══ Listed entries

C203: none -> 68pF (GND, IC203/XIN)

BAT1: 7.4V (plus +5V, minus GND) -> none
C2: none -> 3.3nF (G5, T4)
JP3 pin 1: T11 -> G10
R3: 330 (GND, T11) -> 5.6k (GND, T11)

════

--- Problem details ---
Copy the records out again word for word.

--- Task solution ---
C203: none -> 68pF (GND, IC203/XIN)

BAT1: 7.4V (plus +5V, minus GND) -> none
C2: none -> 3.3nF (G5, T4)
JP3 pin 1: T11 -> G10
R3: 330 (GND, T11) -> 5.6k (GND, T11)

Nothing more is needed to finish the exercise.